» **The task**:
Verbatim output of the lines below is required, with the images omitted.

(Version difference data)
::::::
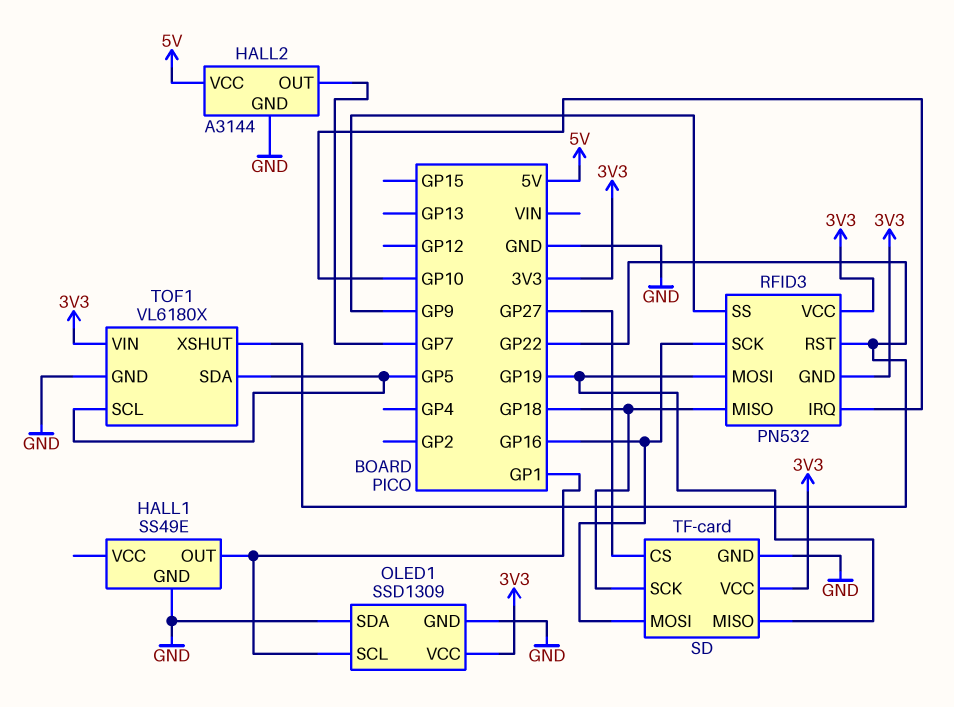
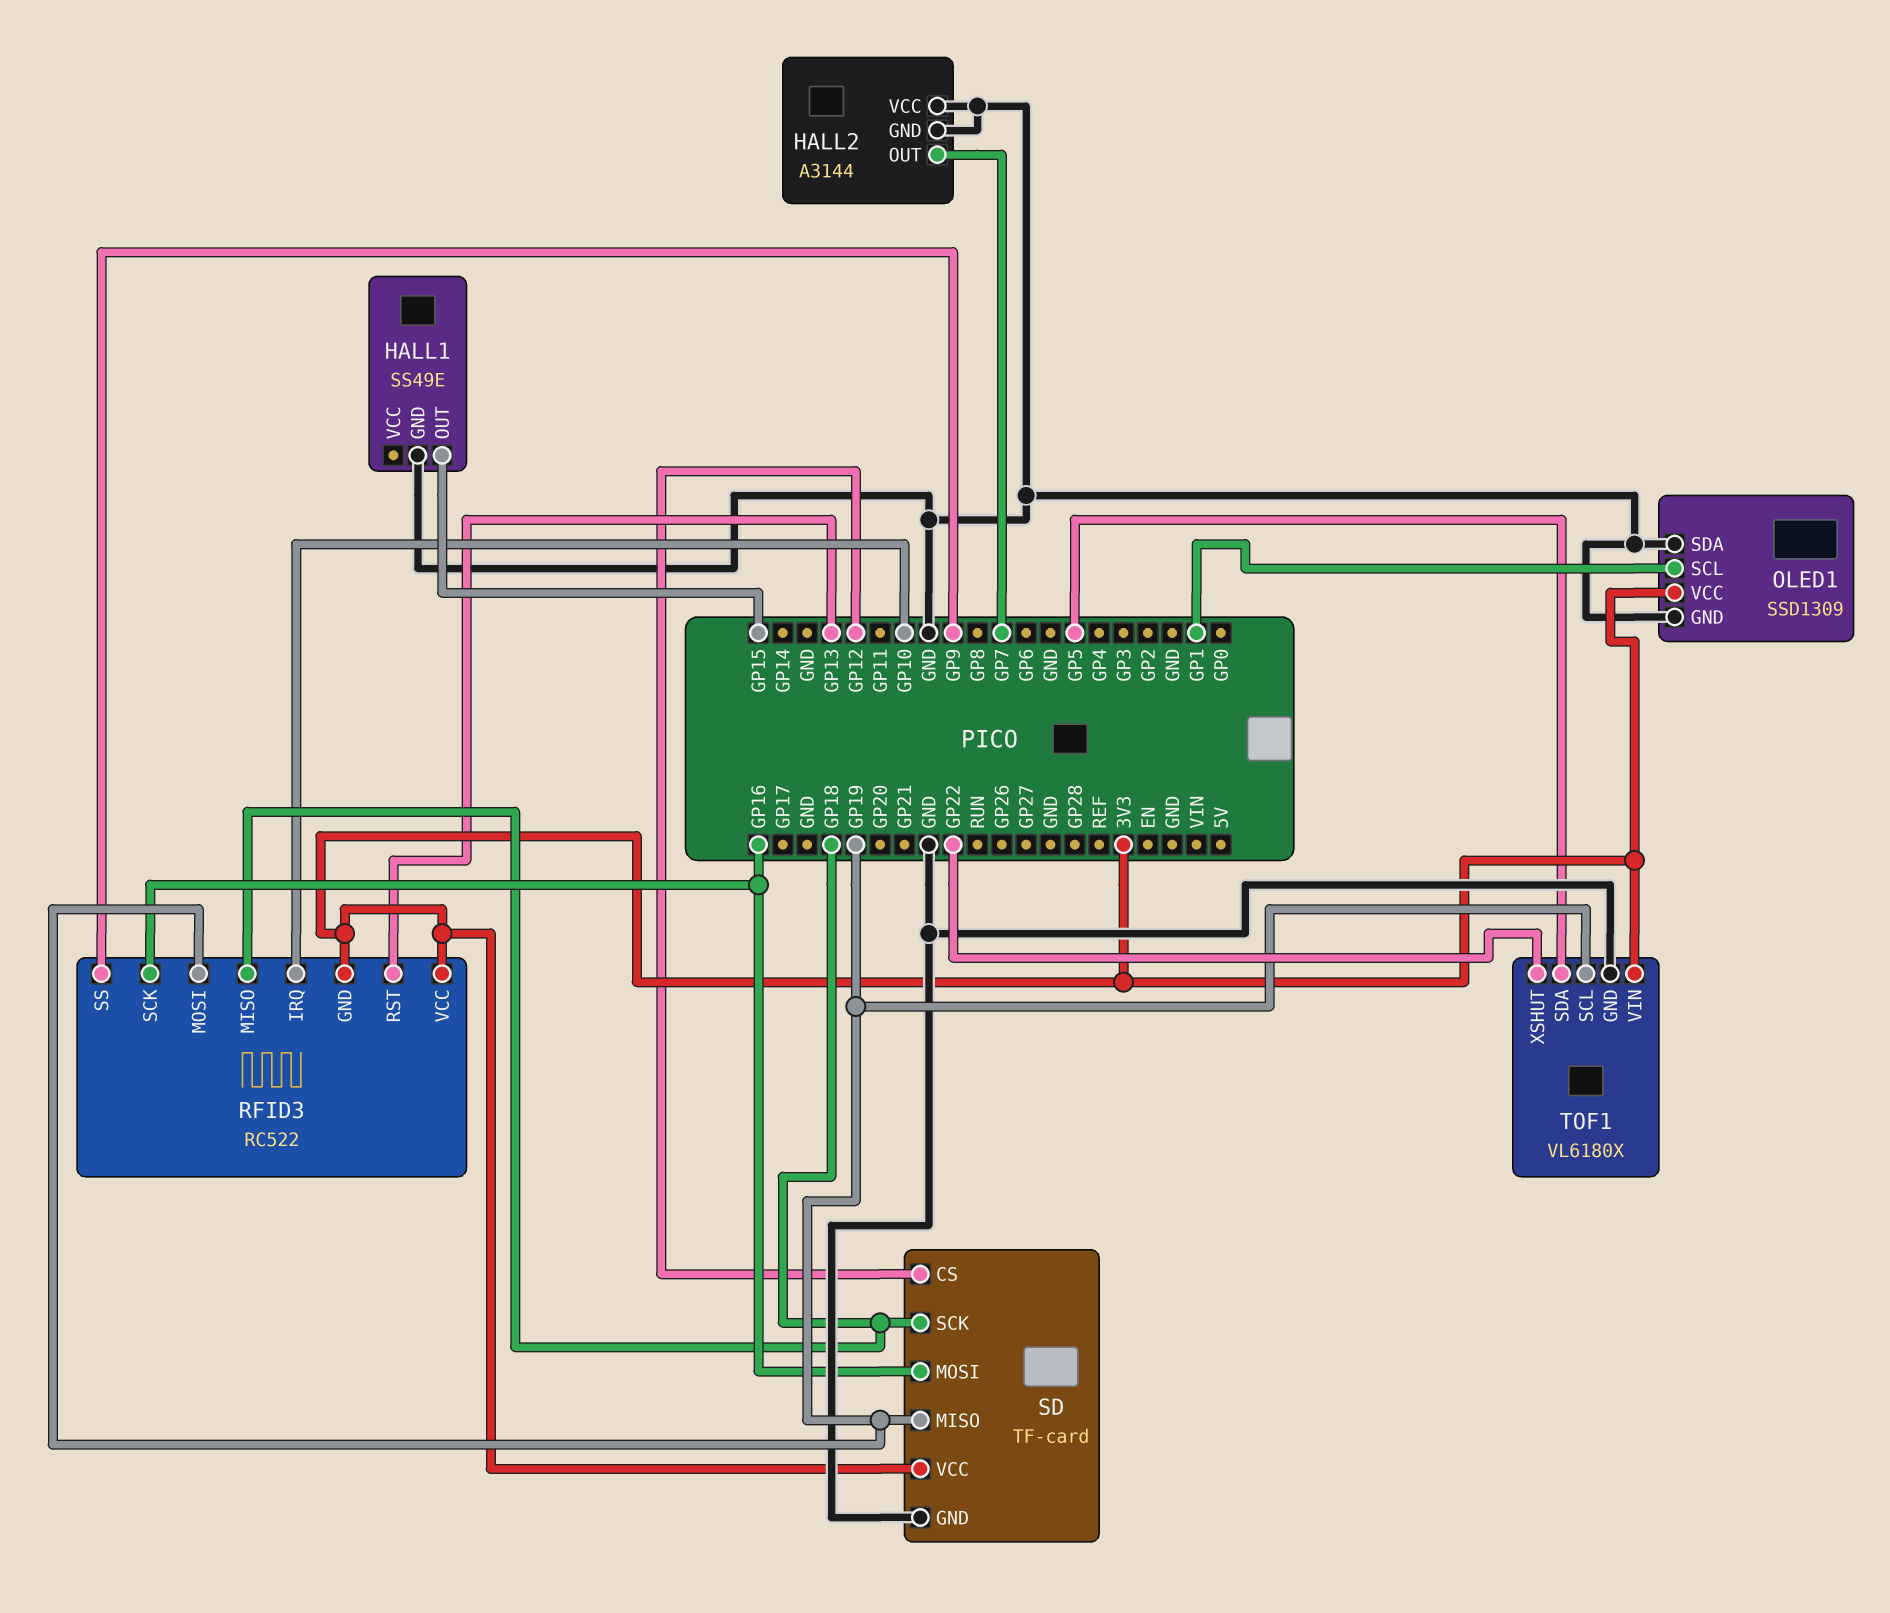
HALL1 pin OUT: GP1 -> GP15
HALL2 pin VCC: 5V -> GND
RFID3: PN532 -> RC522
RFID3 pin RST: GP22 -> GP13
SD pin CS: GP27 -> GP12
TOF1 pin SCL: GP5 -> GP19

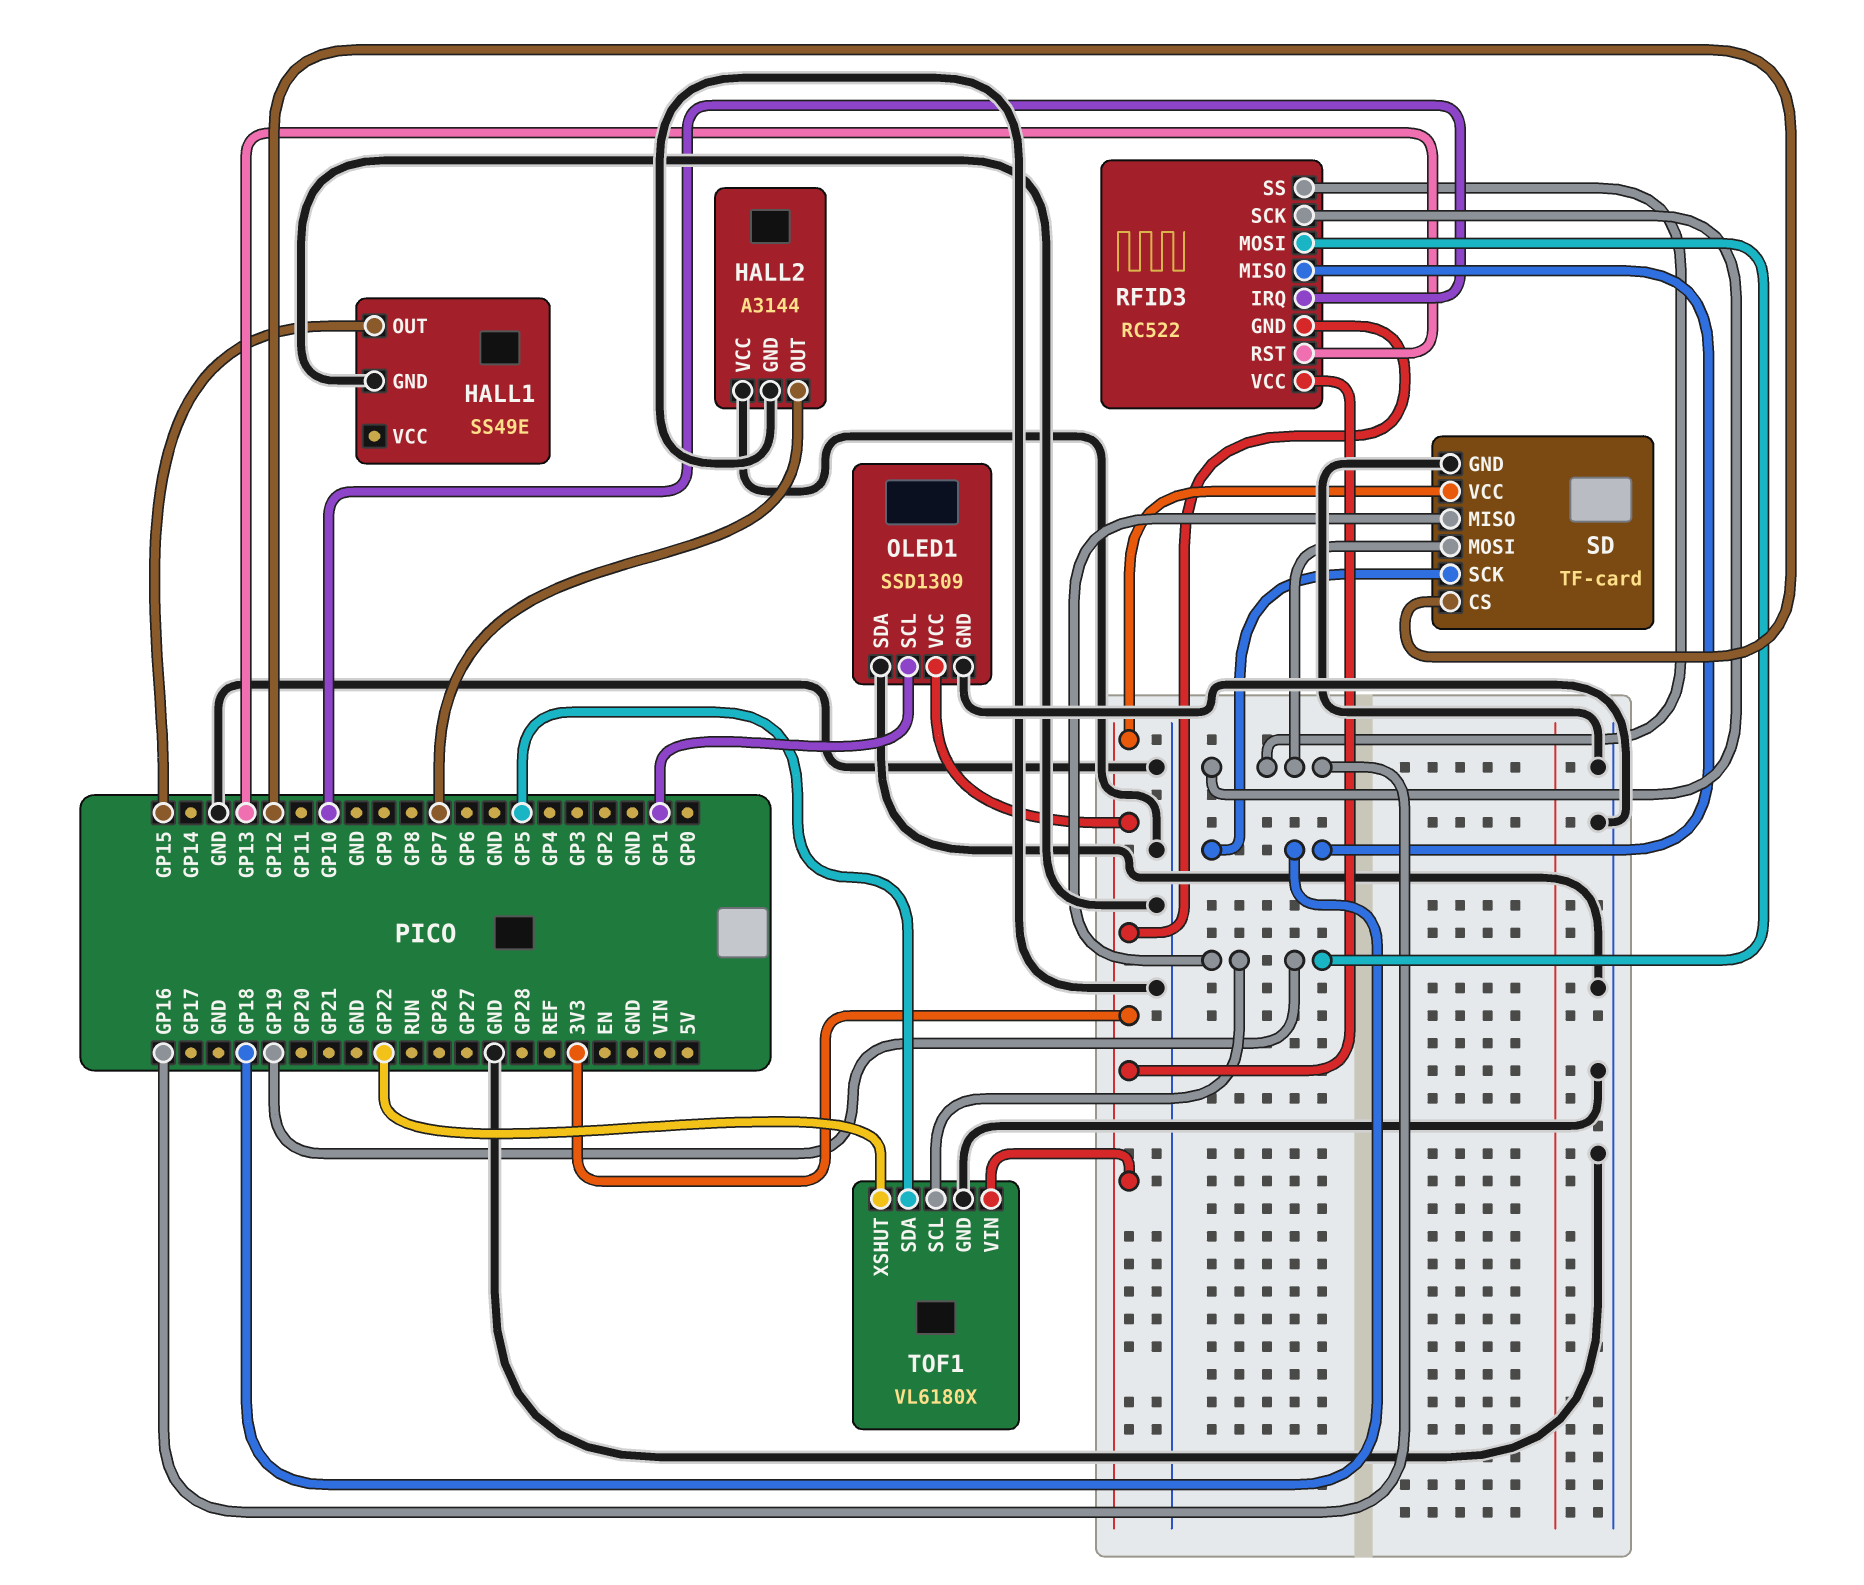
RFID3 pin SS: GP9 -> GP16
::::::
» **Task answer**:
HALL1 pin OUT: GP1 -> GP15
HALL2 pin VCC: 5V -> GND
RFID3: PN532 -> RC522
RFID3 pin RST: GP22 -> GP13
SD pin CS: GP27 -> GP12
TOF1 pin SCL: GP5 -> GP19

RFID3 pin SS: GP9 -> GP16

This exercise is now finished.